### Records to use

╔══

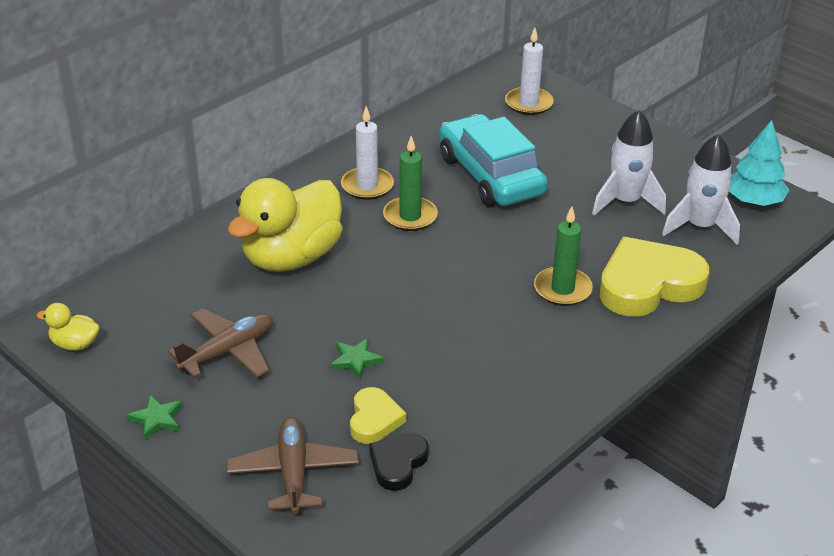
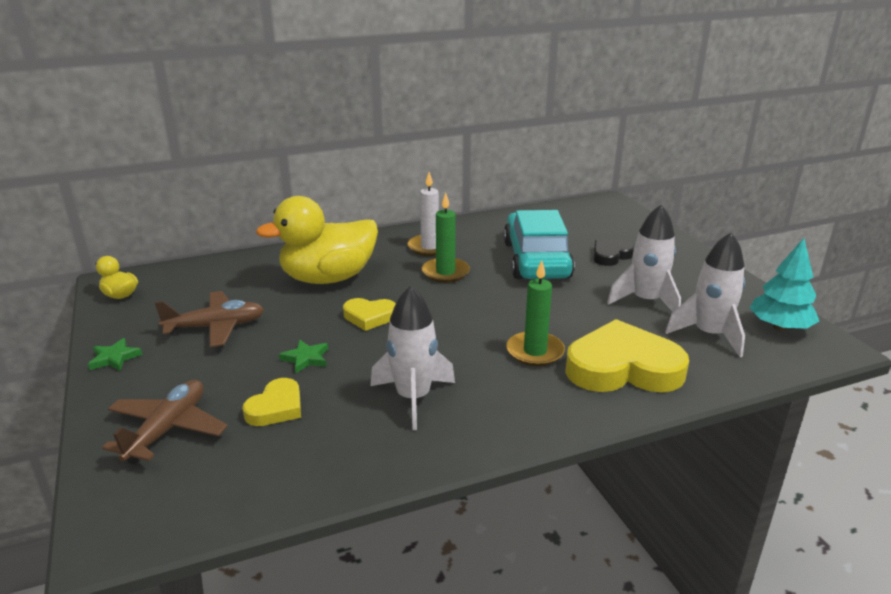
camera: 25 degrees right, 10 degrees down
black heart [369,433,429,491] -> black heart moved to [594,240,634,266]
white candle [505,28,554,115] -> none
none -> yellow heart [343,298,396,331]
none -> white rocket [371,286,455,430]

╚══

If a record holds a picture, leave the picture out and copy everything else exactly.

### Exercise result
camera: 25 degrees right, 10 degrees down
black heart [369,433,429,491] -> black heart moved to [594,240,634,266]
white candle [505,28,554,115] -> none
none -> yellow heart [343,298,396,331]
none -> white rocket [371,286,455,430]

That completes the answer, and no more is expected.